▸ **WHAT THE TASK REQUIRES**
Where a line of the data holds the word "grey", copy that line.

#### DATA ####

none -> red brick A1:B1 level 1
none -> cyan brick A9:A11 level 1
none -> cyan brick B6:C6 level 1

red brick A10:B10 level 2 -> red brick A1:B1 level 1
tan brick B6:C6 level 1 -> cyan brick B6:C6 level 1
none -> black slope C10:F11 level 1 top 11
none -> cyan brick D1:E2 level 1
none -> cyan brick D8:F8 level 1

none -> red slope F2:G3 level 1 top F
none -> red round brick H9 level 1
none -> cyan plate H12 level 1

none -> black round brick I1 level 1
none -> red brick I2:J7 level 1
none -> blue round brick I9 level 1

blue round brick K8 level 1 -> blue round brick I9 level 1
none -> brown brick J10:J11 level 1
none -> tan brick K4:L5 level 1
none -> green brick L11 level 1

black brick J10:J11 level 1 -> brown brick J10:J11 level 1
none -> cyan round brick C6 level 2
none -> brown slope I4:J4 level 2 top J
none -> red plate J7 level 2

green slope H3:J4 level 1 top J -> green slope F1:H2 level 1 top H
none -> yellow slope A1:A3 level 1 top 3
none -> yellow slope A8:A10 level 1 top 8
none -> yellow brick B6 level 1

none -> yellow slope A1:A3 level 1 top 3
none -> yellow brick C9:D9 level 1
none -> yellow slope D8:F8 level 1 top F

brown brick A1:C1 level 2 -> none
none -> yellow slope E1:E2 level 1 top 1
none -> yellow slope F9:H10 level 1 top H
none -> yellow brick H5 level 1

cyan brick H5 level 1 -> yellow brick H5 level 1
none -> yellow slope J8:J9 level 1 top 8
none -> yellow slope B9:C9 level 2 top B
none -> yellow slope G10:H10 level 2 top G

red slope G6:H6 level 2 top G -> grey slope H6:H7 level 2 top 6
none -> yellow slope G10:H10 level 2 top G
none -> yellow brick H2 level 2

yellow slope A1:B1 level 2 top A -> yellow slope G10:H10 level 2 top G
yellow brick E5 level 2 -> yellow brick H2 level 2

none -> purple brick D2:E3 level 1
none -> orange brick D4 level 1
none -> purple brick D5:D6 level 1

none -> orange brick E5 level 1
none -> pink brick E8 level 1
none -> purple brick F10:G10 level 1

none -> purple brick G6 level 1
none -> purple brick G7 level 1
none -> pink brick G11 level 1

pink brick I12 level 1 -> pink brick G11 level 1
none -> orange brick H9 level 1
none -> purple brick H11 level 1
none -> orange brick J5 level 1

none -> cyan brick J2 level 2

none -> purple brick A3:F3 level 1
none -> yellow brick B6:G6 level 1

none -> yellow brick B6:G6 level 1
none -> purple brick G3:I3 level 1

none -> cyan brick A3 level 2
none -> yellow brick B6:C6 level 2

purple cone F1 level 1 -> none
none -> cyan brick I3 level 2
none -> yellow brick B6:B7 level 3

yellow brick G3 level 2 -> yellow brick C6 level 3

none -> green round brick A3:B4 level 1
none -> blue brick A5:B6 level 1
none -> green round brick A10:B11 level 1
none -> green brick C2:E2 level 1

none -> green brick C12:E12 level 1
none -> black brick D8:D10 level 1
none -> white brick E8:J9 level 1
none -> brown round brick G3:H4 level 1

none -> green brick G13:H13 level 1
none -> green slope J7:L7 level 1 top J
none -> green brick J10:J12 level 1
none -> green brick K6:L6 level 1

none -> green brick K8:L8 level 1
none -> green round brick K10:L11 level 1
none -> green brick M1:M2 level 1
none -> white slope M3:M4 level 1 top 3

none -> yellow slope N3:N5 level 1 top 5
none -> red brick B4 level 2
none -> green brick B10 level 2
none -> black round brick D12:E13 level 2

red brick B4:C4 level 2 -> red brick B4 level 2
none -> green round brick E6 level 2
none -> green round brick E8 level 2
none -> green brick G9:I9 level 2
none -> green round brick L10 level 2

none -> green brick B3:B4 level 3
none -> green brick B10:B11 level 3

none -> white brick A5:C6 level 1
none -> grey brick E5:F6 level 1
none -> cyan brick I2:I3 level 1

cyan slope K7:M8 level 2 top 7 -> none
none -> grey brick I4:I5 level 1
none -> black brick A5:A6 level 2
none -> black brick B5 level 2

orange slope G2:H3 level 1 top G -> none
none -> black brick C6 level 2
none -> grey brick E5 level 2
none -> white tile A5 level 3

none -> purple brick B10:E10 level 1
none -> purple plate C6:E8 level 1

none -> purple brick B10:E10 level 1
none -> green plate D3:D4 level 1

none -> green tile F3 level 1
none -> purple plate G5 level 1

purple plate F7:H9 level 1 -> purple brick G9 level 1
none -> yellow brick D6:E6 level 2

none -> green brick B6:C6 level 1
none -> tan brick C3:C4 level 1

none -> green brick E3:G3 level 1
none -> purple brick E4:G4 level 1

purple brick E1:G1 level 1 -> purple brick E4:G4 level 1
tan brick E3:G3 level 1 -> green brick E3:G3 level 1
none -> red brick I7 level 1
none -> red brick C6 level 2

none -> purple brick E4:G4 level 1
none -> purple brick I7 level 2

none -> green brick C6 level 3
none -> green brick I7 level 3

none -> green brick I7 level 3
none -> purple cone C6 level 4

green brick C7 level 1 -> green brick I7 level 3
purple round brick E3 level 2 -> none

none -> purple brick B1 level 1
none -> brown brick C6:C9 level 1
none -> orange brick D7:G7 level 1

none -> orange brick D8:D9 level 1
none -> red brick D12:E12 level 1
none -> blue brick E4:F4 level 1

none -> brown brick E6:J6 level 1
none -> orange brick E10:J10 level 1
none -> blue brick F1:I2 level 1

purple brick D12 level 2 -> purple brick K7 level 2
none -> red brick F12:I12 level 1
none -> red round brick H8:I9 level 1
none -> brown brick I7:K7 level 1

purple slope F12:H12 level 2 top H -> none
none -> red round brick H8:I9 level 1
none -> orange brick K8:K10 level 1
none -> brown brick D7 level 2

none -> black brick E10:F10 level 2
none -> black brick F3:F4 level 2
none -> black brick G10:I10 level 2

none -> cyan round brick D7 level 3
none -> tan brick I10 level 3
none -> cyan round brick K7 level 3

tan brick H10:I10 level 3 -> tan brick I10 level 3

####

▸ **SOLUTION TO THE EXERCISE**
red slope G6:H6 level 2 top G -> grey slope H6:H7 level 2 top 6
none -> grey brick E5:F6 level 1
none -> grey brick I4:I5 level 1
none -> grey brick E5 level 2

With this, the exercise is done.